INPUT:
▼

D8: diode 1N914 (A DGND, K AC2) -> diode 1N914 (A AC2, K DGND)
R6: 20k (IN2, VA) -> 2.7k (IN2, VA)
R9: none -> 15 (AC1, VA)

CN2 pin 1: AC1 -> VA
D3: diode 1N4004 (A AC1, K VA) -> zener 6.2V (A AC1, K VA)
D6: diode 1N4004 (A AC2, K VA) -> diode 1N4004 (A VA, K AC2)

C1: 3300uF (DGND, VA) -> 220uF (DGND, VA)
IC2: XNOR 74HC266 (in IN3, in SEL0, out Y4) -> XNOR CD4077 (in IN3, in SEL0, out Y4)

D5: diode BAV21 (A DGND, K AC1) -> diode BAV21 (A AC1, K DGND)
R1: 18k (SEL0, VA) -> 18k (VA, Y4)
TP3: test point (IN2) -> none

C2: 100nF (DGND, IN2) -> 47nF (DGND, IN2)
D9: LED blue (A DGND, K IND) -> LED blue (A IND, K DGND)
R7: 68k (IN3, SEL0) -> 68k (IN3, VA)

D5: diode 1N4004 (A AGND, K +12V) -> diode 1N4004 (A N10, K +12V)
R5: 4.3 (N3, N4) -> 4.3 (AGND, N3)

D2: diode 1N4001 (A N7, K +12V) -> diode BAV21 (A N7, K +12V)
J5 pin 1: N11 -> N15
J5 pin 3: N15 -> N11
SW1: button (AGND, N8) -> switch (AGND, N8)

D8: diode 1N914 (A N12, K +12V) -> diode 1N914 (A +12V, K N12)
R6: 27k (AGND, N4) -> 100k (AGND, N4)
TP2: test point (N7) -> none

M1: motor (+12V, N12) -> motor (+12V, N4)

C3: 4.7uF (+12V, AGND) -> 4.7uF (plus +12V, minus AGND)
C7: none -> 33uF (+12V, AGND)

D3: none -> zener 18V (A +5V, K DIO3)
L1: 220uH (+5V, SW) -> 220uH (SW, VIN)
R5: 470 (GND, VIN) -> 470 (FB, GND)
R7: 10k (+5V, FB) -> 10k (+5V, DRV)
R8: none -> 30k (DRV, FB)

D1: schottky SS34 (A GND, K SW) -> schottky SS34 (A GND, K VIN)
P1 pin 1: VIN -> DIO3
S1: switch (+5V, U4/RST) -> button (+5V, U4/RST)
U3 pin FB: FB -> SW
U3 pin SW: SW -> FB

▲

PROBLEM REQUIREMENTS:
Those lines above that contain the string "button" should be returned.

ANSWER BOX:
SW1: button (AGND, N8) -> switch (AGND, N8)
S1: switch (+5V, U4/RST) -> button (+5V, U4/RST)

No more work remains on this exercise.